[Saved data entries]

__________

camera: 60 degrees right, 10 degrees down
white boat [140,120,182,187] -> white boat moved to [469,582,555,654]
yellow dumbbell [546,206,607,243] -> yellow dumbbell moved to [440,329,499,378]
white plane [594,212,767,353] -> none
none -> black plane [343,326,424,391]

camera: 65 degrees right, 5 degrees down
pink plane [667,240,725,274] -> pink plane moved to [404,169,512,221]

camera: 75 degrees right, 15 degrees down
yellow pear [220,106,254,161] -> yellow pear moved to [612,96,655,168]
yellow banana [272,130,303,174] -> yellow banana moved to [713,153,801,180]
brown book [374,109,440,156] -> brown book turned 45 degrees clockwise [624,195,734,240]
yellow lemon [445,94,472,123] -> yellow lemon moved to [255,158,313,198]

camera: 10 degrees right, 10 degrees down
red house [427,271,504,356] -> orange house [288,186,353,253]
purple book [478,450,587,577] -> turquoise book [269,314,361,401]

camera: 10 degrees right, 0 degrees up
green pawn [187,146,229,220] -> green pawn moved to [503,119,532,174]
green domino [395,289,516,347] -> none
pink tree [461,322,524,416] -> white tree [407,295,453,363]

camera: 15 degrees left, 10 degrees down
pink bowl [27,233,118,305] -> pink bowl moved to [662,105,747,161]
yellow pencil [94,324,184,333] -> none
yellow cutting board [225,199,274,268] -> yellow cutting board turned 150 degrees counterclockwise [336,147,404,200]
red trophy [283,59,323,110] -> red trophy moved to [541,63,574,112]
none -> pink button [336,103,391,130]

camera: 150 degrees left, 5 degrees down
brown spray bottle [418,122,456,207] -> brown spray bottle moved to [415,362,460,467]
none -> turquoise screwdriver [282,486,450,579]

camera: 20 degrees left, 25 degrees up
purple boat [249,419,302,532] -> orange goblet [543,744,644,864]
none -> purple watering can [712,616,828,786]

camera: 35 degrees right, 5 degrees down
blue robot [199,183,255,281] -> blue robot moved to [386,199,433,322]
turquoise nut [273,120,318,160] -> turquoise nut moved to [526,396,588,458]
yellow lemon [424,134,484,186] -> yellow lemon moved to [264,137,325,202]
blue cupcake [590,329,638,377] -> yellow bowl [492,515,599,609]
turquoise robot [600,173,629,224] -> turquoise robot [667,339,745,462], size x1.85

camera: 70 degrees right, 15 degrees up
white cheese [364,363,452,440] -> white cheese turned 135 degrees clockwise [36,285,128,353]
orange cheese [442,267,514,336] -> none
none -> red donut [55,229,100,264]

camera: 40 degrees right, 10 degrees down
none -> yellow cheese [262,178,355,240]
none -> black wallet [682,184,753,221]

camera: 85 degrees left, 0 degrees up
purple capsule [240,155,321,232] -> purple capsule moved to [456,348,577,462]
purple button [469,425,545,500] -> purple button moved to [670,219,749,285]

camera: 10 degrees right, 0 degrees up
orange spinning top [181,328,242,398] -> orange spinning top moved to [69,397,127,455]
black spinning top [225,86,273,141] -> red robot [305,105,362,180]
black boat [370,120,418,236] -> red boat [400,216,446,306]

__________

Exercise requirements:
Every line above should be retyped exactly as given.

Task solution:
camera: 60 degrees right, 10 degrees down
white boat [140,120,182,187] -> white boat moved to [469,582,555,654]
yellow dumbbell [546,206,607,243] -> yellow dumbbell moved to [440,329,499,378]
white plane [594,212,767,353] -> none
none -> black plane [343,326,424,391]

camera: 65 degrees right, 5 degrees down
pink plane [667,240,725,274] -> pink plane moved to [404,169,512,221]

camera: 75 degrees right, 15 degrees down
yellow pear [220,106,254,161] -> yellow pear moved to [612,96,655,168]
yellow banana [272,130,303,174] -> yellow banana moved to [713,153,801,180]
brown book [374,109,440,156] -> brown book turned 45 degrees clockwise [624,195,734,240]
yellow lemon [445,94,472,123] -> yellow lemon moved to [255,158,313,198]

camera: 10 degrees right, 10 degrees down
red house [427,271,504,356] -> orange house [288,186,353,253]
purple book [478,450,587,577] -> turquoise book [269,314,361,401]

camera: 10 degrees right, 0 degrees up
green pawn [187,146,229,220] -> green pawn moved to [503,119,532,174]
green domino [395,289,516,347] -> none
pink tree [461,322,524,416] -> white tree [407,295,453,363]

camera: 15 degrees left, 10 degrees down
pink bowl [27,233,118,305] -> pink bowl moved to [662,105,747,161]
yellow pencil [94,324,184,333] -> none
yellow cutting board [225,199,274,268] -> yellow cutting board turned 150 degrees counterclockwise [336,147,404,200]
red trophy [283,59,323,110] -> red trophy moved to [541,63,574,112]
none -> pink button [336,103,391,130]

camera: 150 degrees left, 5 degrees down
brown spray bottle [418,122,456,207] -> brown spray bottle moved to [415,362,460,467]
none -> turquoise screwdriver [282,486,450,579]

camera: 20 degrees left, 25 degrees up
purple boat [249,419,302,532] -> orange goblet [543,744,644,864]
none -> purple watering can [712,616,828,786]

camera: 35 degrees right, 5 degrees down
blue robot [199,183,255,281] -> blue robot moved to [386,199,433,322]
turquoise nut [273,120,318,160] -> turquoise nut moved to [526,396,588,458]
yellow lemon [424,134,484,186] -> yellow lemon moved to [264,137,325,202]
blue cupcake [590,329,638,377] -> yellow bowl [492,515,599,609]
turquoise robot [600,173,629,224] -> turquoise robot [667,339,745,462], size x1.85

camera: 70 degrees right, 15 degrees up
white cheese [364,363,452,440] -> white cheese turned 135 degrees clockwise [36,285,128,353]
orange cheese [442,267,514,336] -> none
none -> red donut [55,229,100,264]

camera: 40 degrees right, 10 degrees down
none -> yellow cheese [262,178,355,240]
none -> black wallet [682,184,753,221]

camera: 85 degrees left, 0 degrees up
purple capsule [240,155,321,232] -> purple capsule moved to [456,348,577,462]
purple button [469,425,545,500] -> purple button moved to [670,219,749,285]

camera: 10 degrees right, 0 degrees up
orange spinning top [181,328,242,398] -> orange spinning top moved to [69,397,127,455]
black spinning top [225,86,273,141] -> red robot [305,105,362,180]
black boat [370,120,418,236] -> red boat [400,216,446,306]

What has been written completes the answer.